Itemized modification records:
....................

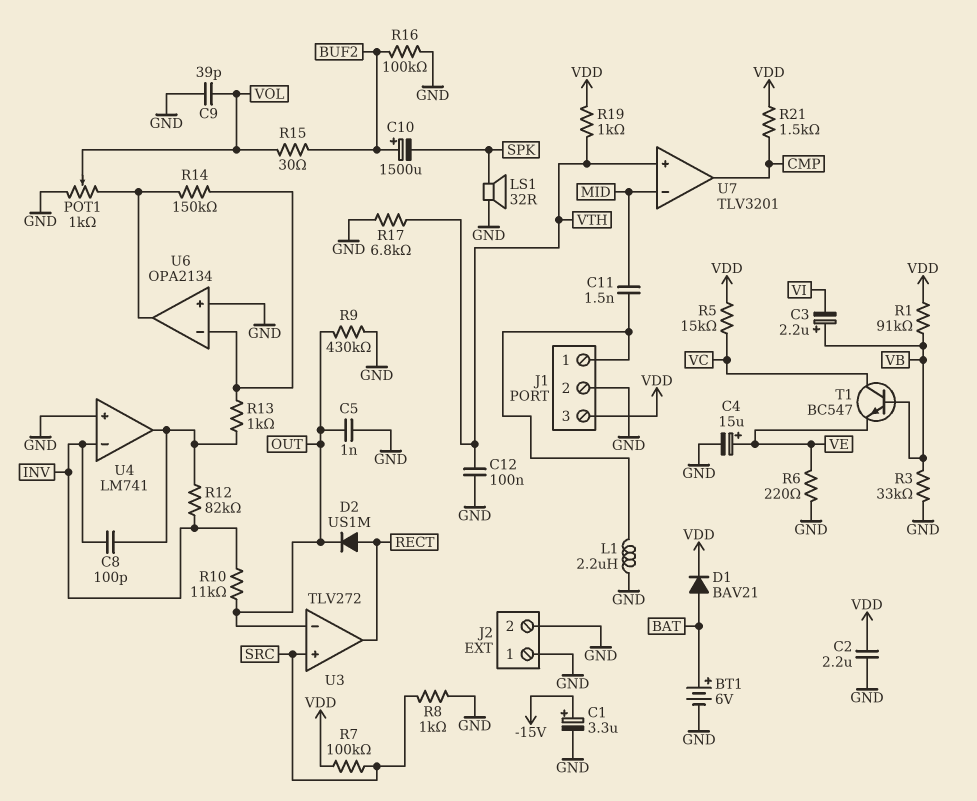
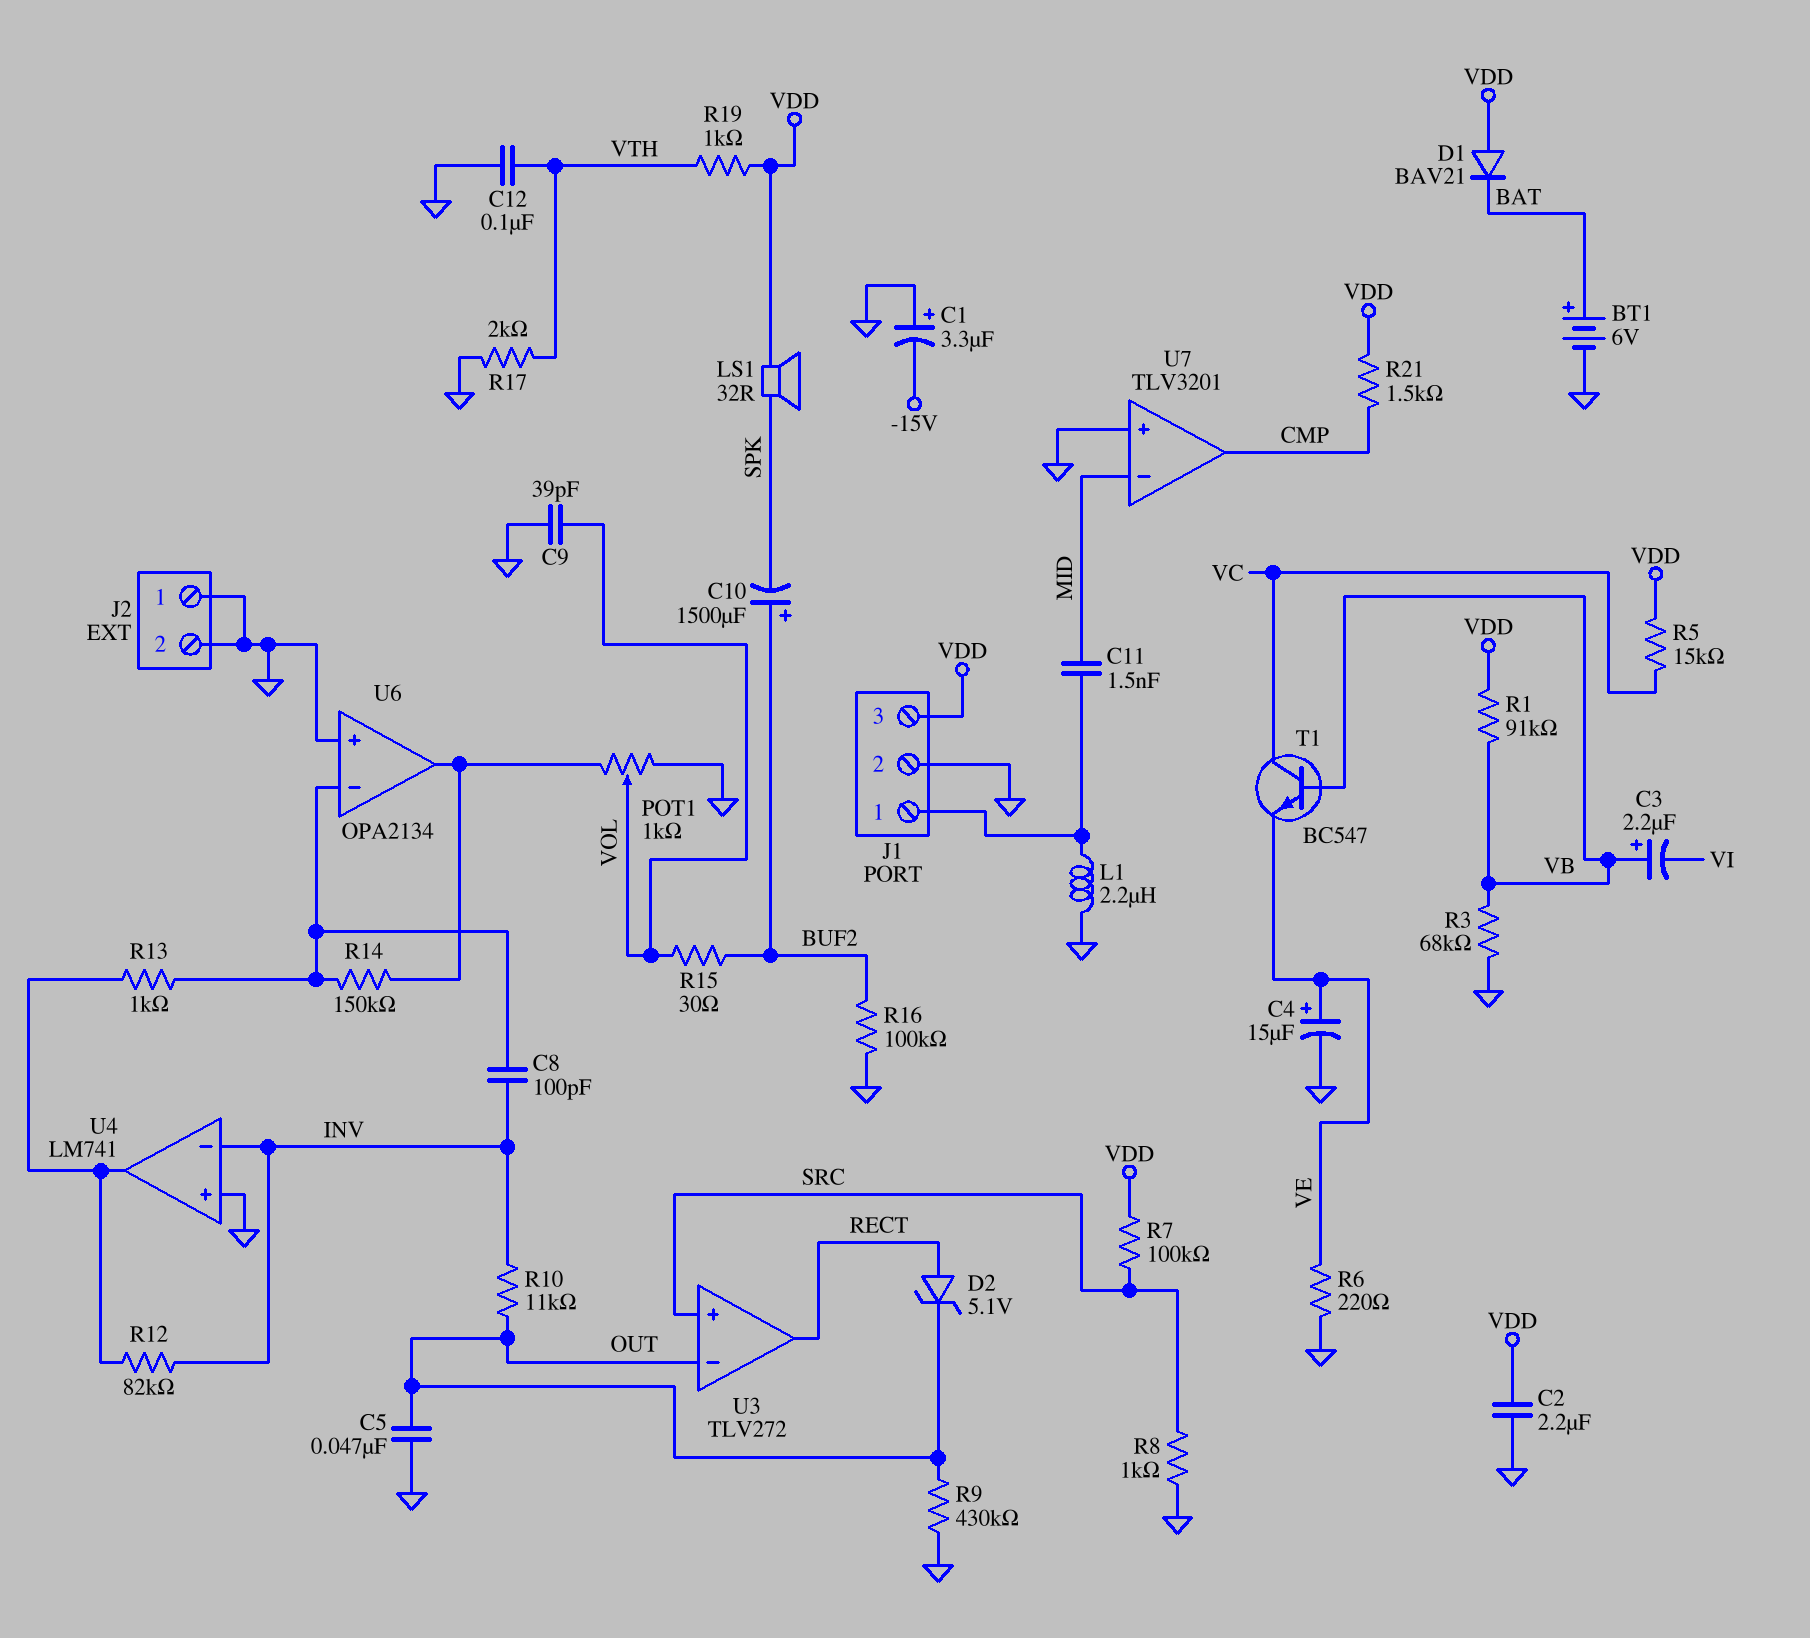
C1: 3.3uF (plus -15V, minus GND) -> 3.3uF (plus GND, minus -15V)
C5: 1nF (GND, OUT) -> 47nF (GND, OUT)
C8: 100pF (INV, U4/out) -> 100pF (INV, U6/in-)
D1: diode BAV21 (A BAT, K VDD) -> diode BAV21 (A VDD, K BAT)
D2: diode US1M (A RECT, K OUT) -> zener 5.1V (A RECT, K OUT)
LS1: speaker 32R (GND, SPK) -> speaker 32R (SPK, VDD)
R3: 33k (GND, VB) -> 68k (GND, VB)
R17: 6.8k (GND, VTH) -> 2k (GND, VTH)
U7 pin in+: VTH -> GND

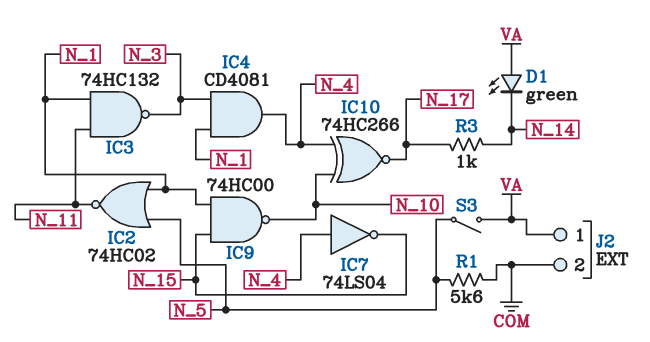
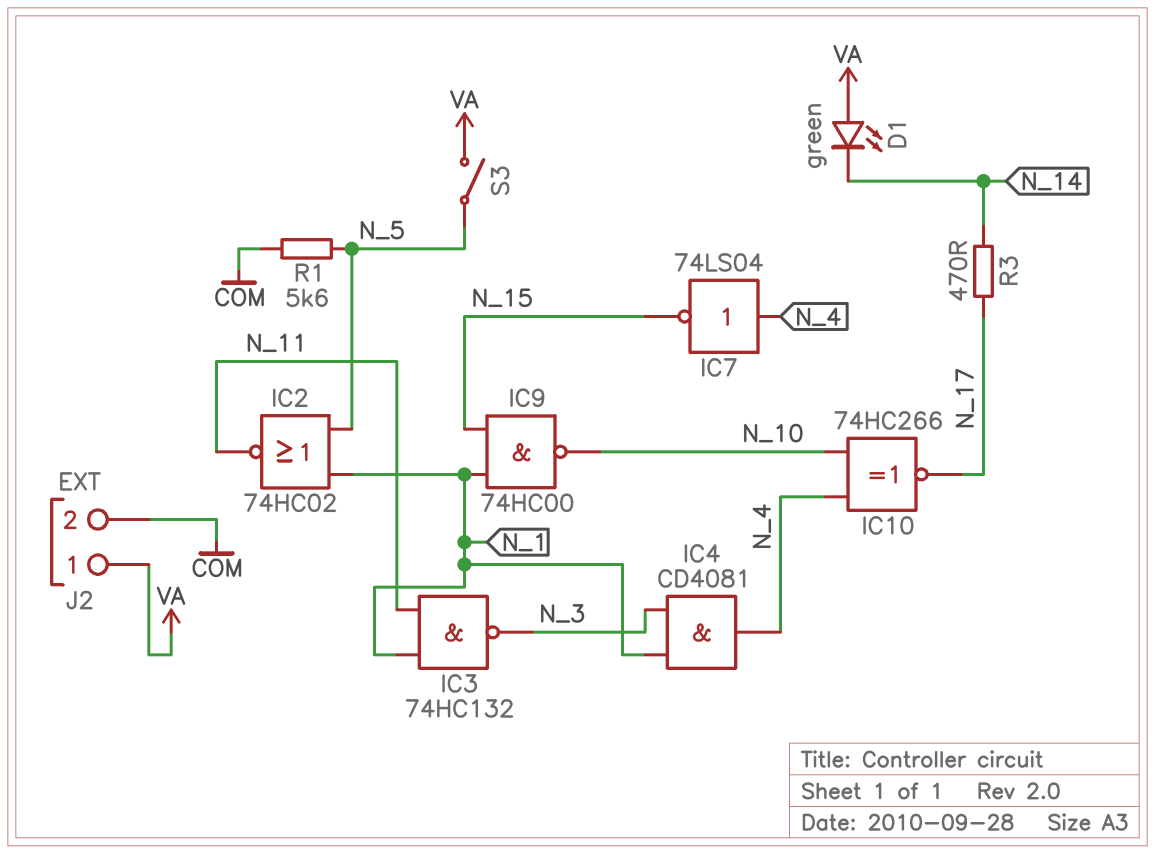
R3: 1k (N_14, N_17) -> 470 (N_14, N_17)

....................

Repeat only what lies between the start of the data and the end of the line containing "D2: diode US1M", exactly, with pictures left out.

C1: 3.3uF (plus -15V, minus GND) -> 3.3uF (plus GND, minus -15V)
C5: 1nF (GND, OUT) -> 47nF (GND, OUT)
C8: 100pF (INV, U4/out) -> 100pF (INV, U6/in-)
D1: diode BAV21 (A BAT, K VDD) -> diode BAV21 (A VDD, K BAT)
D2: diode US1M (A RECT, K OUT) -> zener 5.1V (A RECT, K OUT)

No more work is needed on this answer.